TASK REQUIREMENTS: Copy the data below exactly, omitting any picture it contains.
[Start of Attachment]
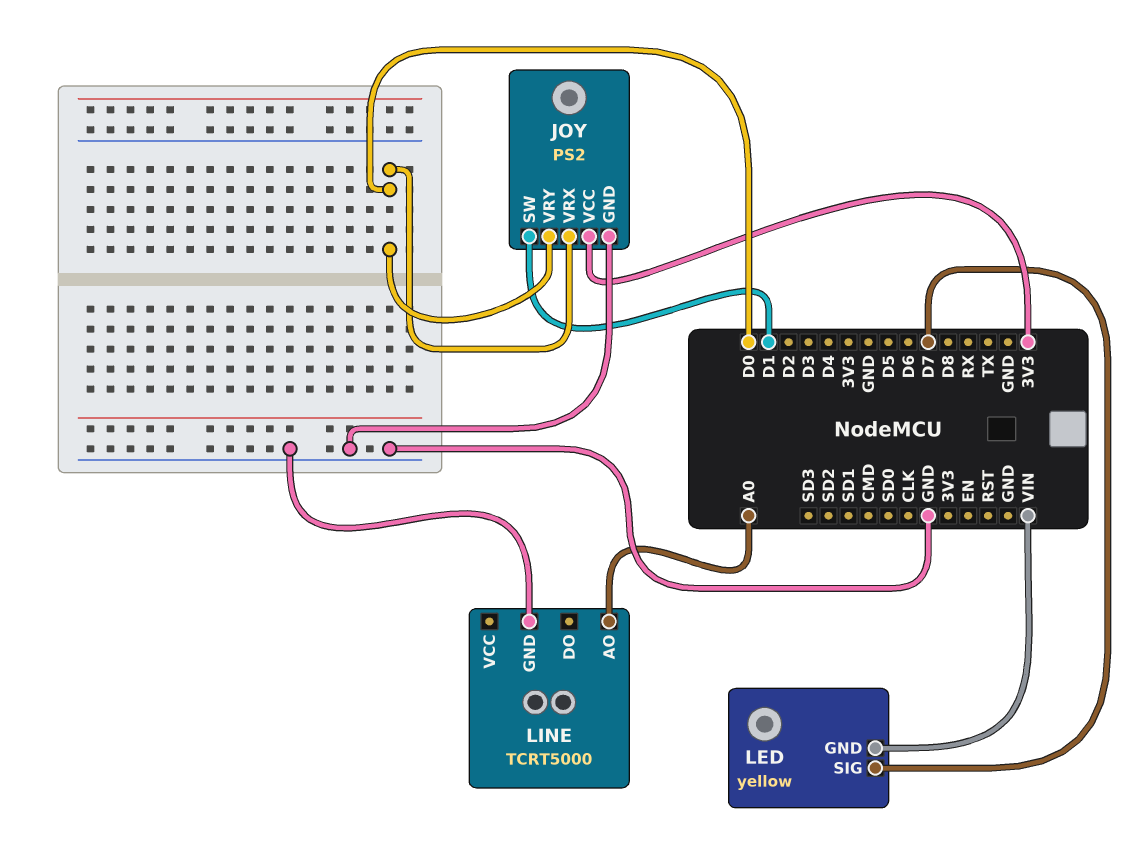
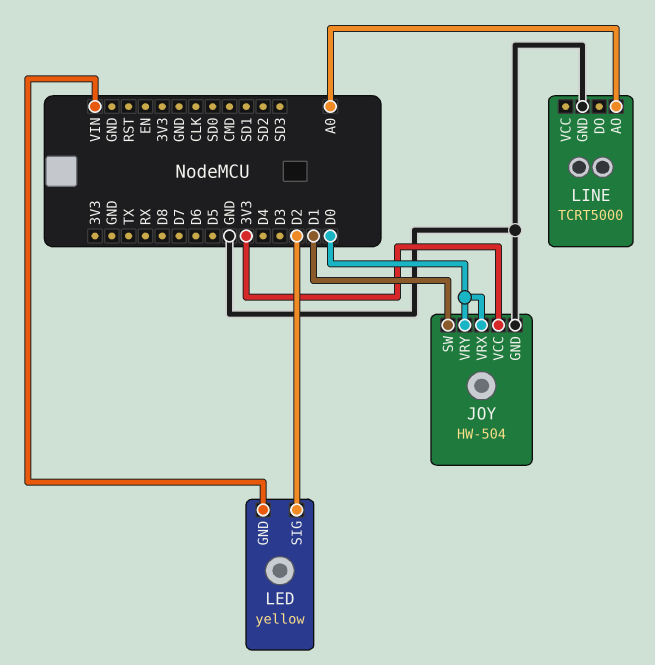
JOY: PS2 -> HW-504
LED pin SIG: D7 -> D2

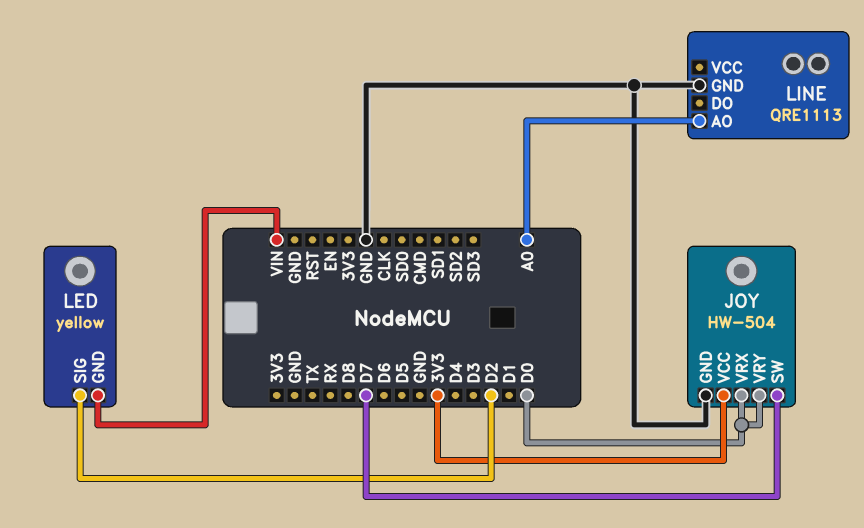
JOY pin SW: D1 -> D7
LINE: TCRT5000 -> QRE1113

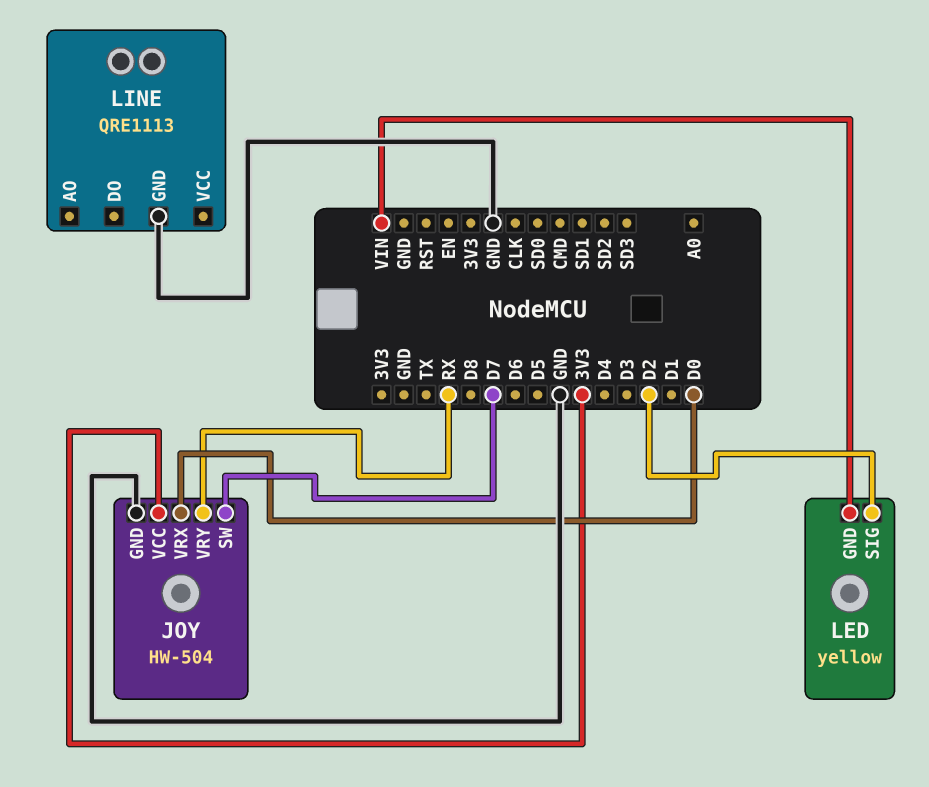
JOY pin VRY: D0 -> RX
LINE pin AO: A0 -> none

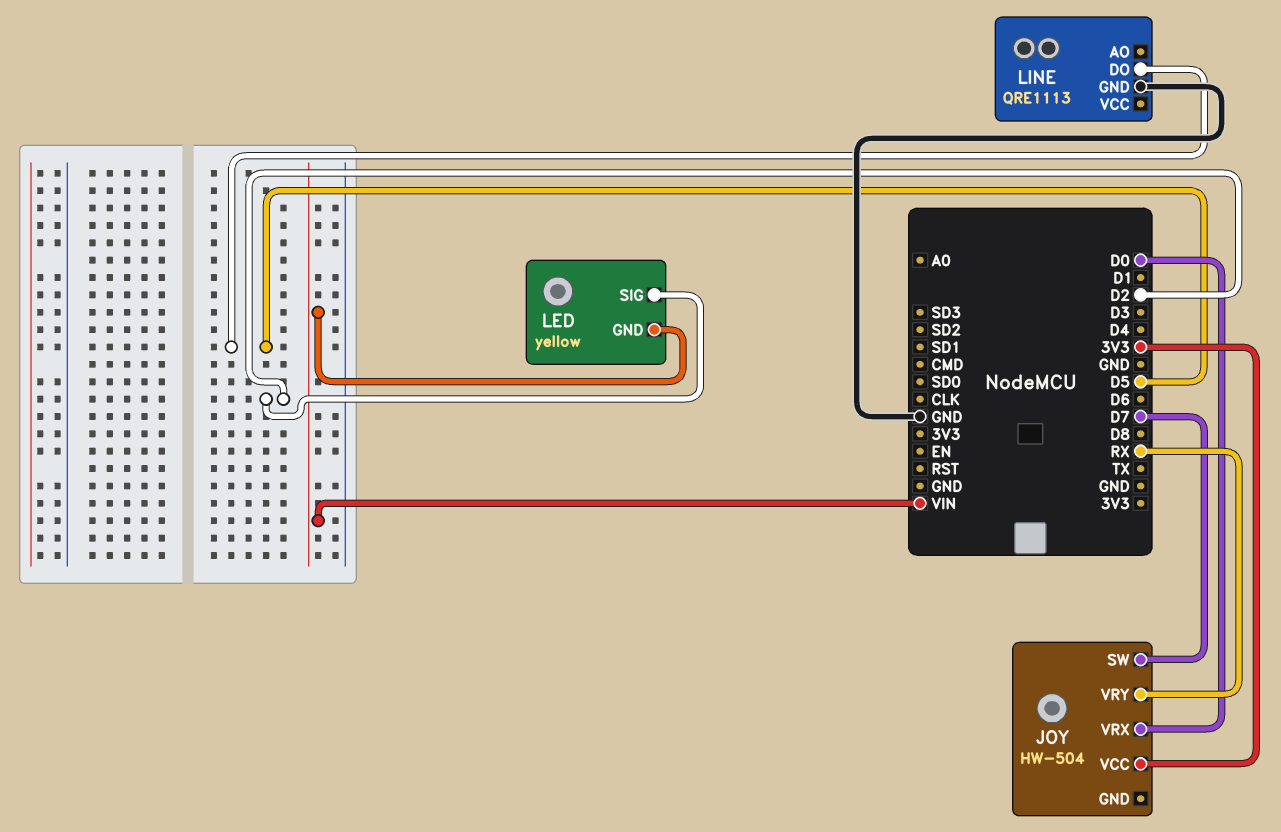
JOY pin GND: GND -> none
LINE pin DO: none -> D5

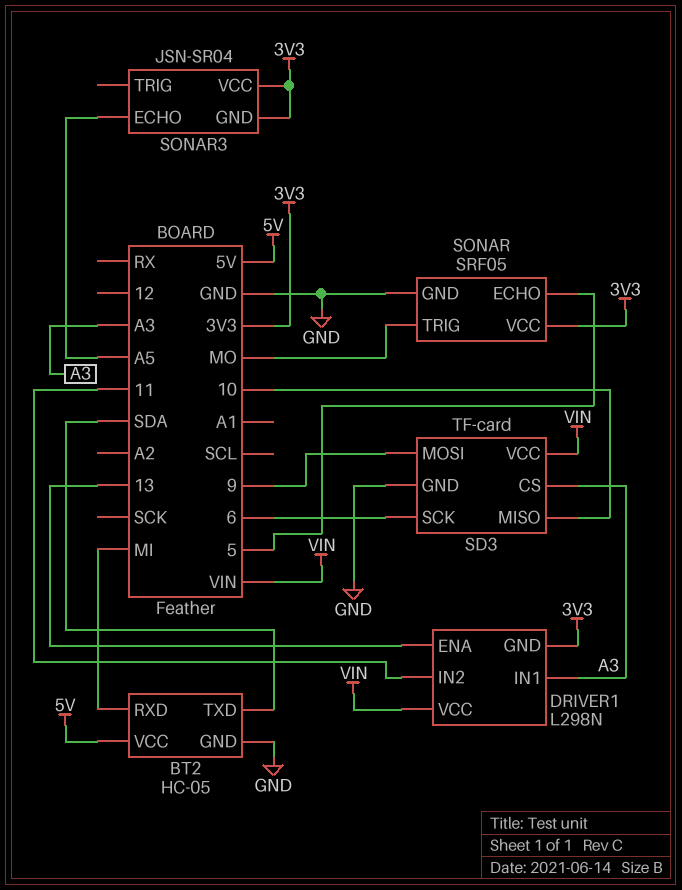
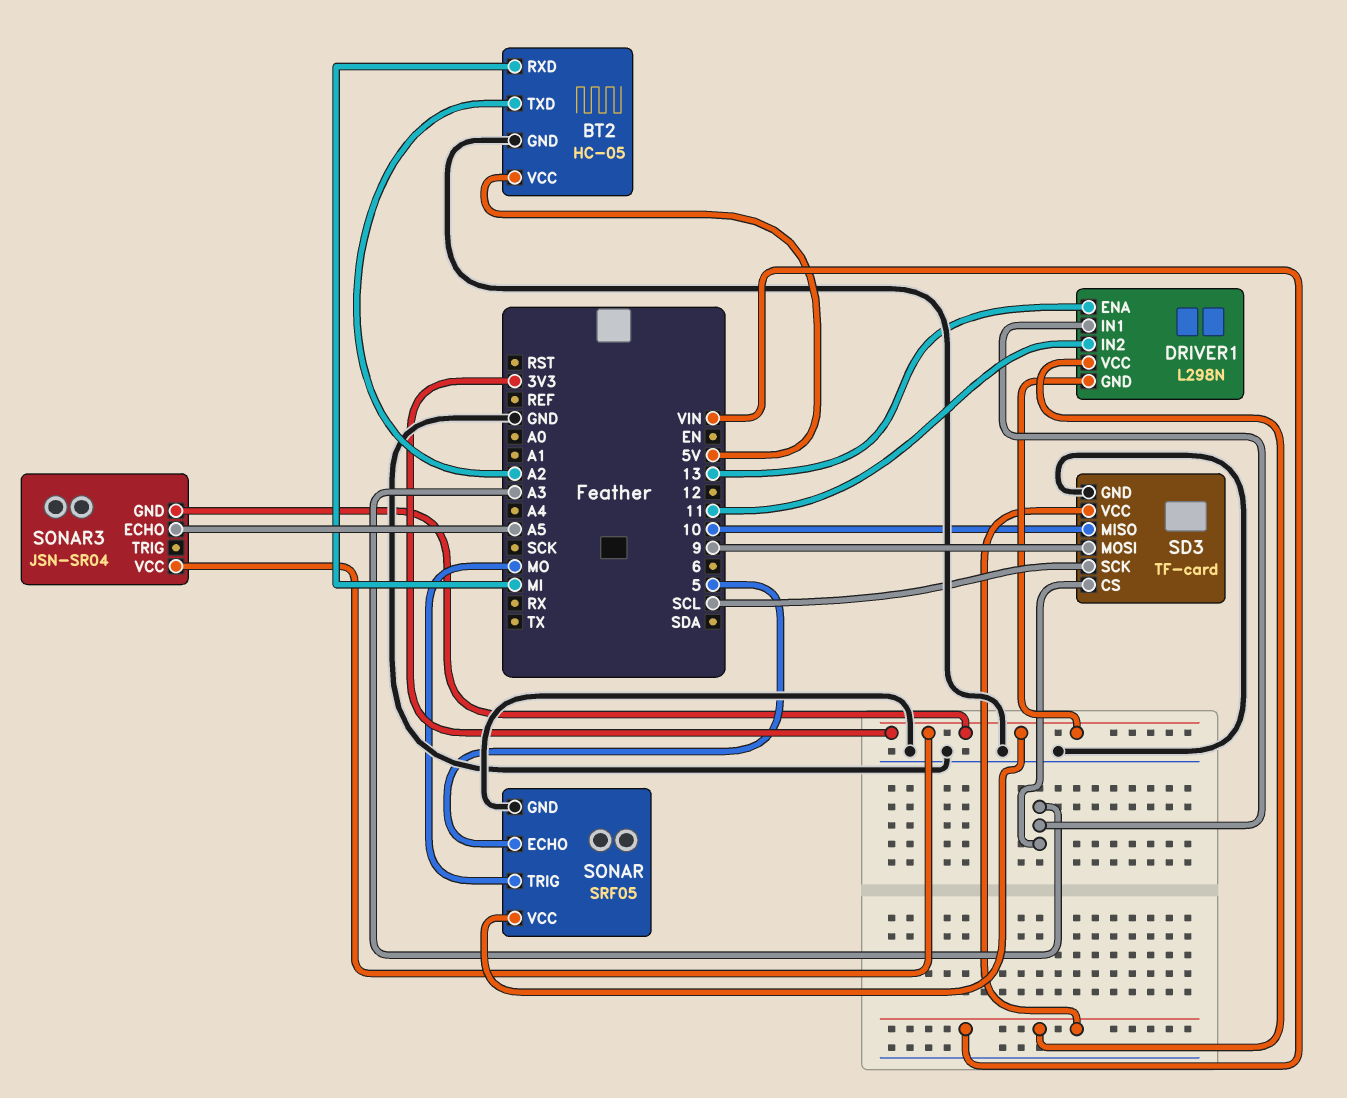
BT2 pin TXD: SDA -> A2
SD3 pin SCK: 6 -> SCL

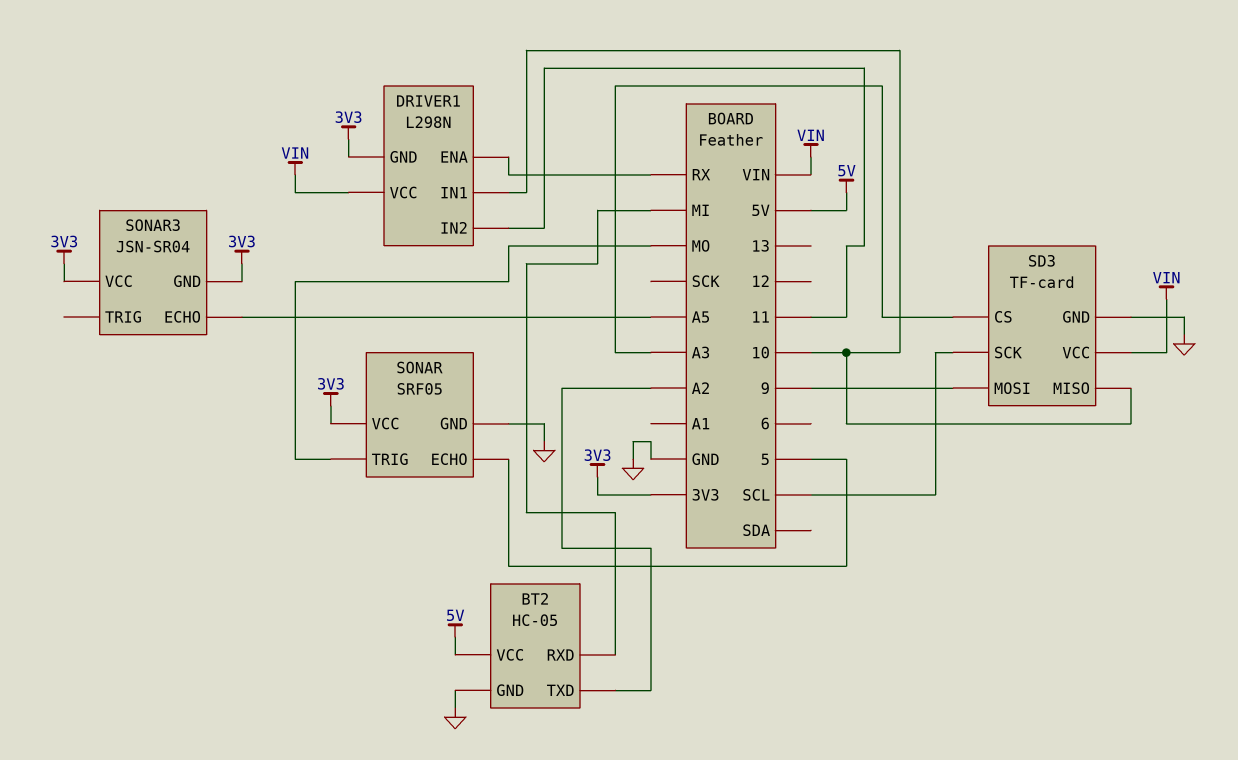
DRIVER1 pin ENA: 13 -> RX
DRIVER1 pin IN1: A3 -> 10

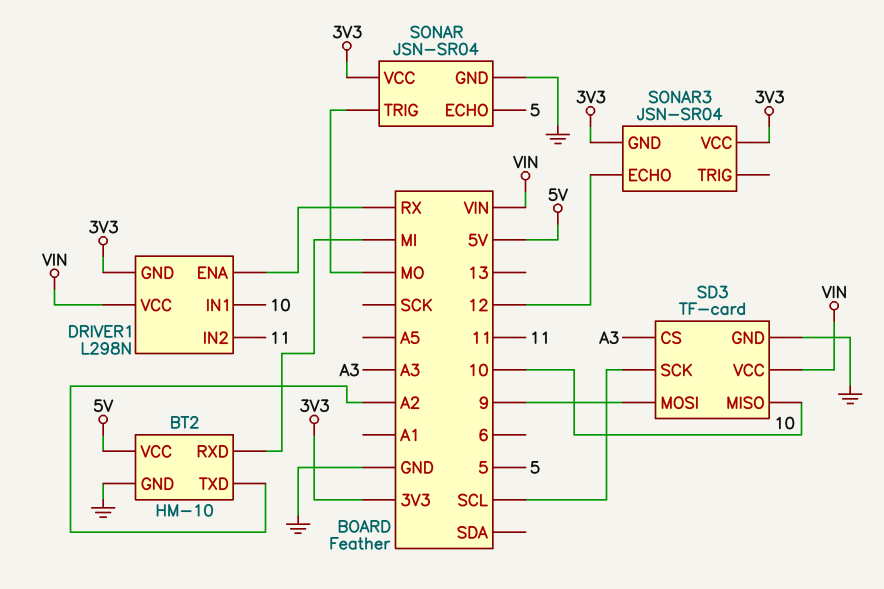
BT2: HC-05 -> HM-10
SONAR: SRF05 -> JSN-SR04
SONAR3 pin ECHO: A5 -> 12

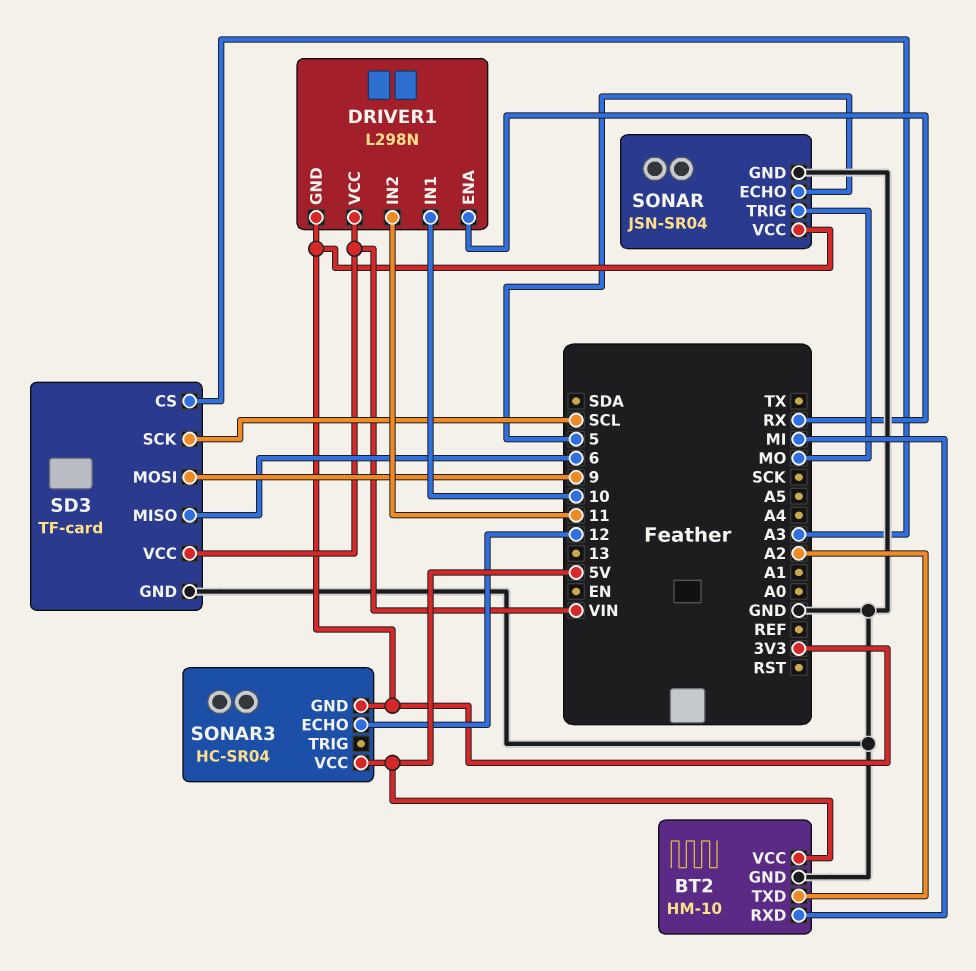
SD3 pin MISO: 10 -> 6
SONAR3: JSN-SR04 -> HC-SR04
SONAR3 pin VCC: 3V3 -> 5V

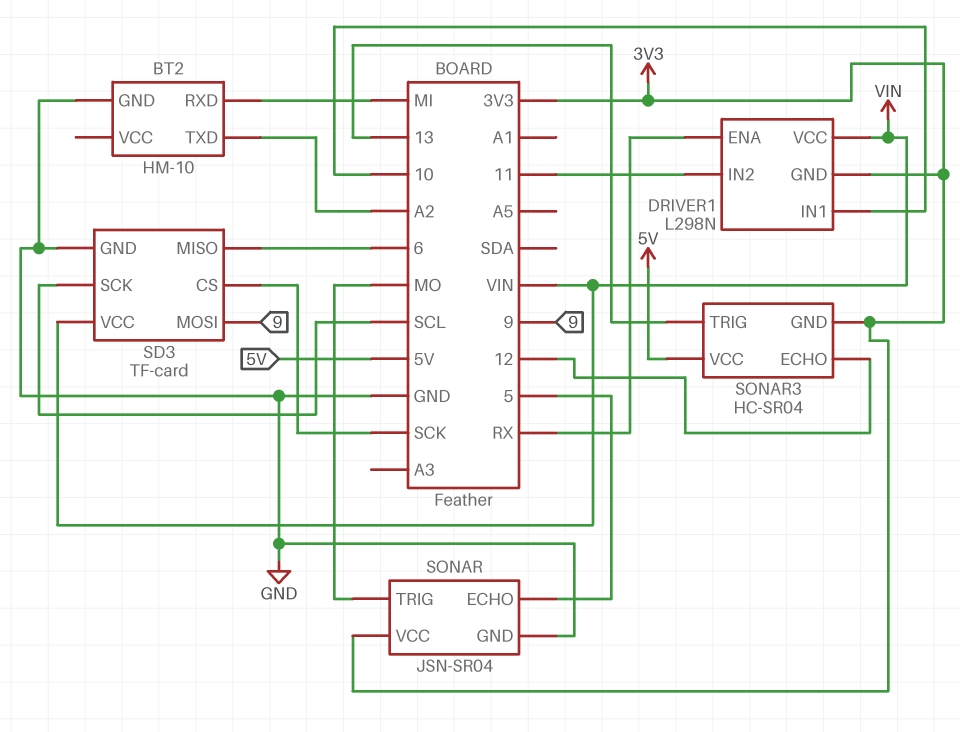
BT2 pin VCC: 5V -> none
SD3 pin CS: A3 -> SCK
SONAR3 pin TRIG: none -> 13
[End of Attachment]
ANSWER BOX:
JOY: PS2 -> HW-504
LED pin SIG: D7 -> D2

JOY pin SW: D1 -> D7
LINE: TCRT5000 -> QRE1113

JOY pin VRY: D0 -> RX
LINE pin AO: A0 -> none

JOY pin GND: GND -> none
LINE pin DO: none -> D5

BT2 pin TXD: SDA -> A2
SD3 pin SCK: 6 -> SCL

DRIVER1 pin ENA: 13 -> RX
DRIVER1 pin IN1: A3 -> 10

BT2: HC-05 -> HM-10
SONAR: SRF05 -> JSN-SR04
SONAR3 pin ECHO: A5 -> 12

SD3 pin MISO: 10 -> 6
SONAR3: JSN-SR04 -> HC-SR04
SONAR3 pin VCC: 3V3 -> 5V

BT2 pin VCC: 5V -> none
SD3 pin CS: A3 -> SCK
SONAR3 pin TRIG: none -> 13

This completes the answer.